• Required work
Of all the entries below, retype only the lines from the one with "black round brick" through the one with "yellow brick E3:F3 level 1 -> none", exactly as they appear.
START Given information
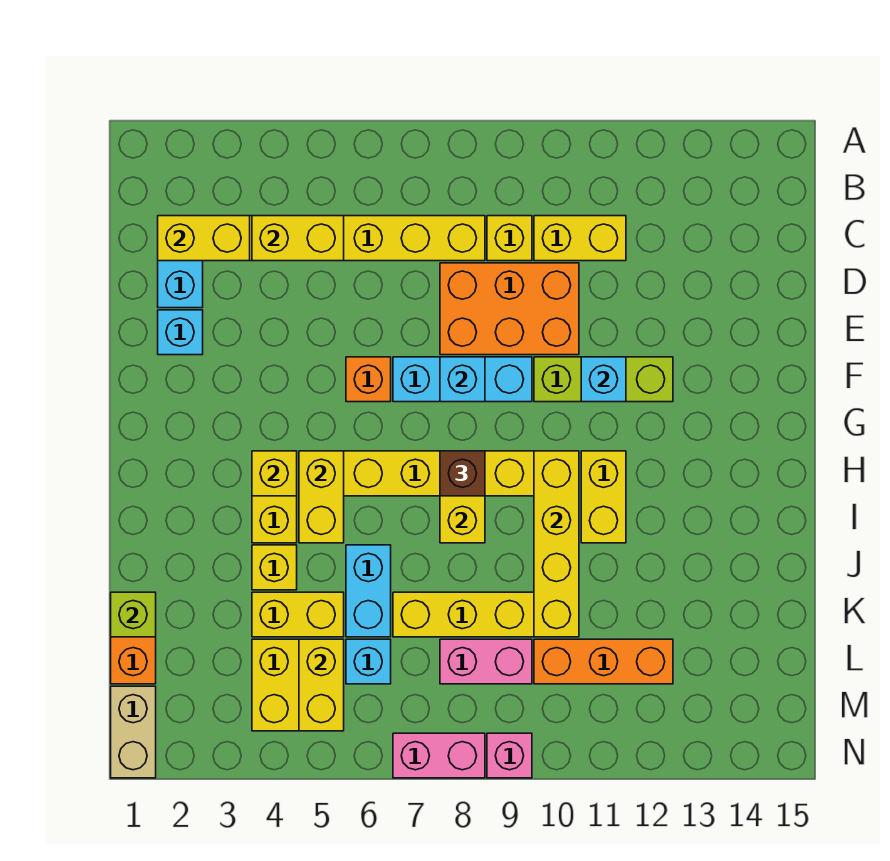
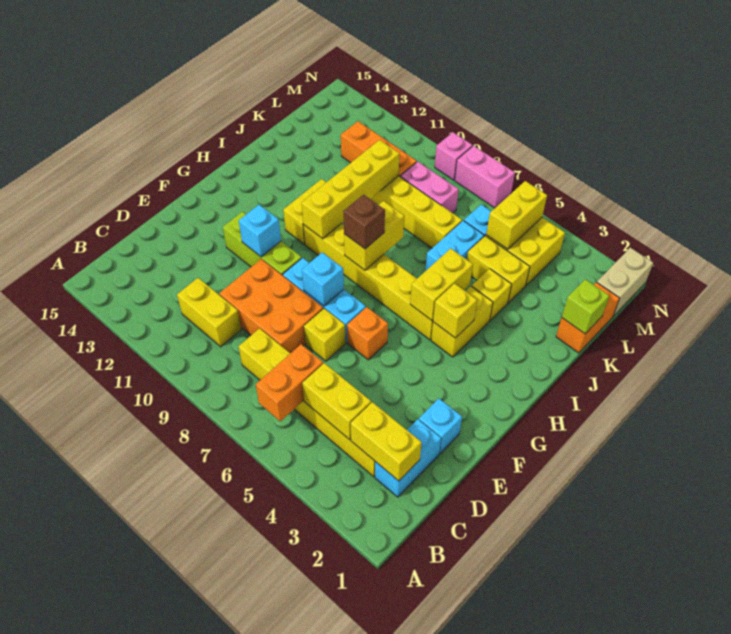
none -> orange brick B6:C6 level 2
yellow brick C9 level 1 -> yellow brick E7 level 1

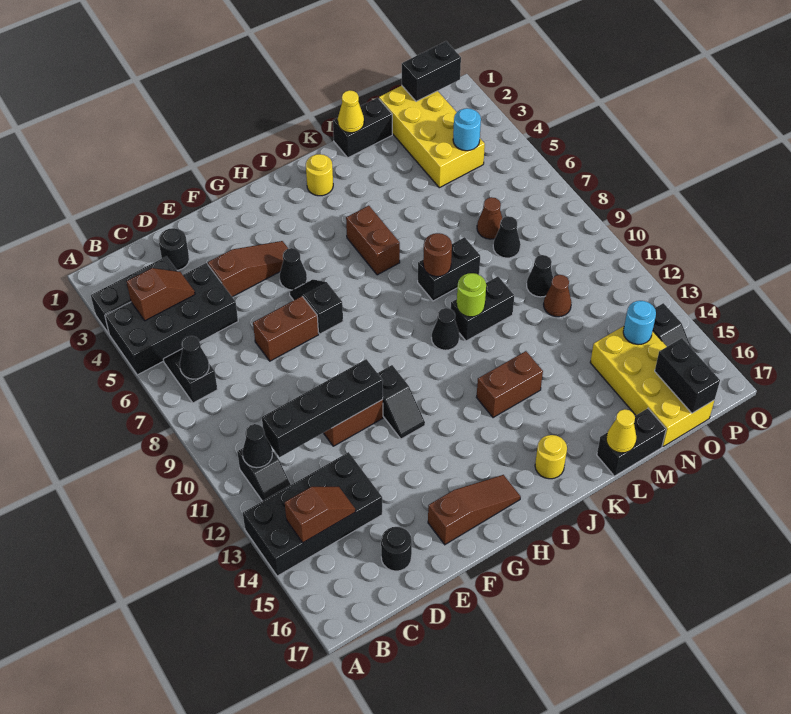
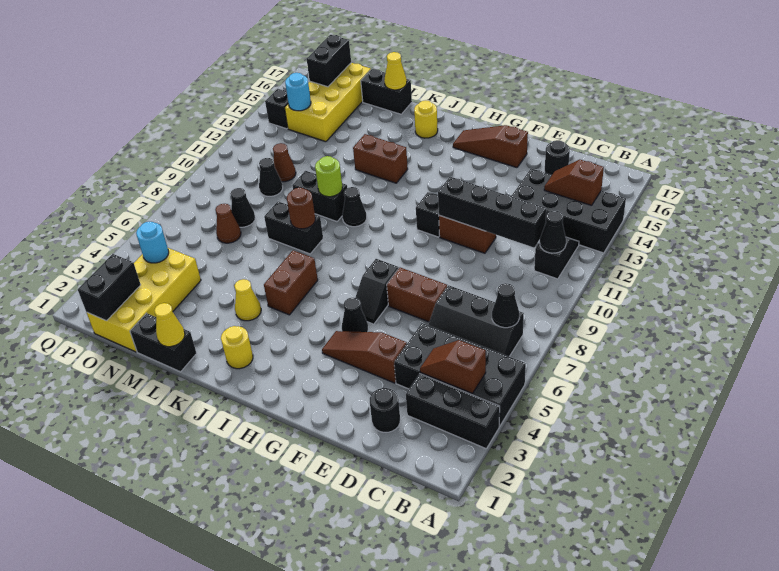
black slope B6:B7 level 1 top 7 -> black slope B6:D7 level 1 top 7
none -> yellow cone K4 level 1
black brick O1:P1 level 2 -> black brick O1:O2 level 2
END Given information
START Given information
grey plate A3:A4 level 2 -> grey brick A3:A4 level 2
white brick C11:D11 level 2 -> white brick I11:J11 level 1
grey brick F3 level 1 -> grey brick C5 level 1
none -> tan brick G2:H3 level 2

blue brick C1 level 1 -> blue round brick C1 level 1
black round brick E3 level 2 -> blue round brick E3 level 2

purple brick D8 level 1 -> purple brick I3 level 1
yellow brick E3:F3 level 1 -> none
END Given information
START Given information
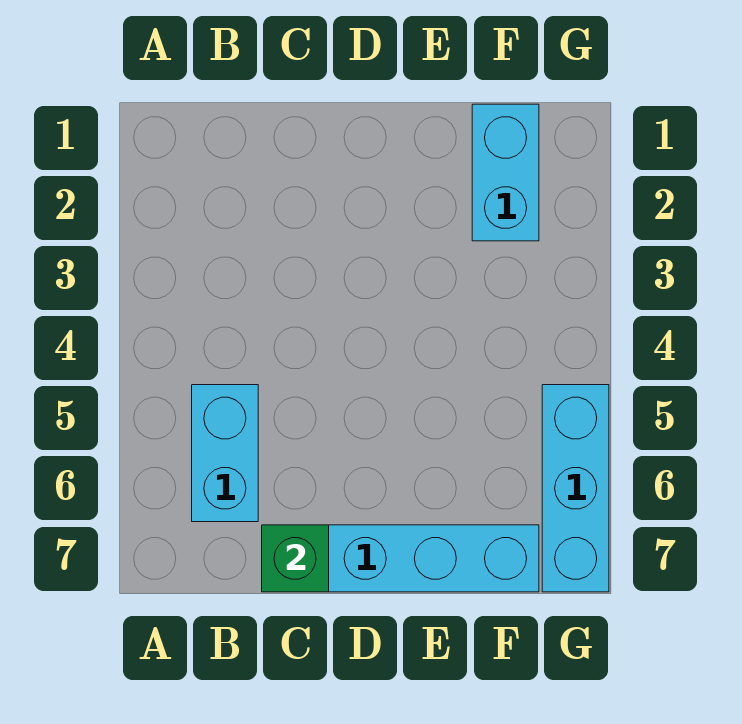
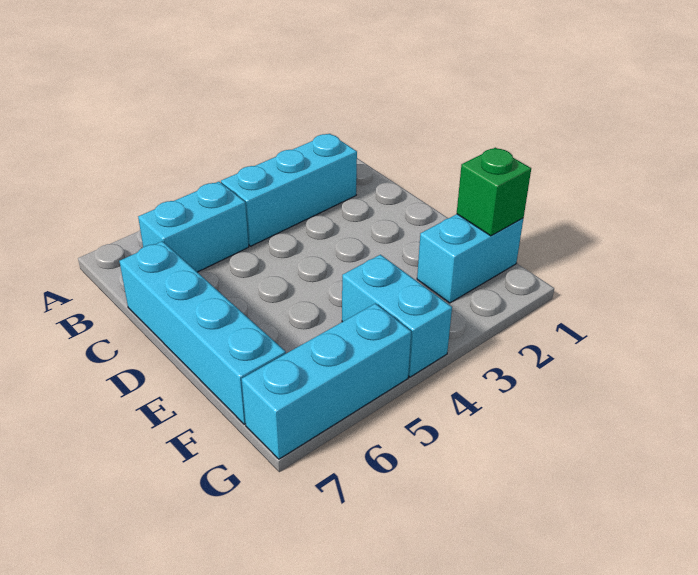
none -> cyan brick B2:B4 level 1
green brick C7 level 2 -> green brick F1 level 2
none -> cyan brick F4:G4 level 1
END Given information
• Response
black round brick E3 level 2 -> blue round brick E3 level 2

purple brick D8 level 1 -> purple brick I3 level 1
yellow brick E3:F3 level 1 -> none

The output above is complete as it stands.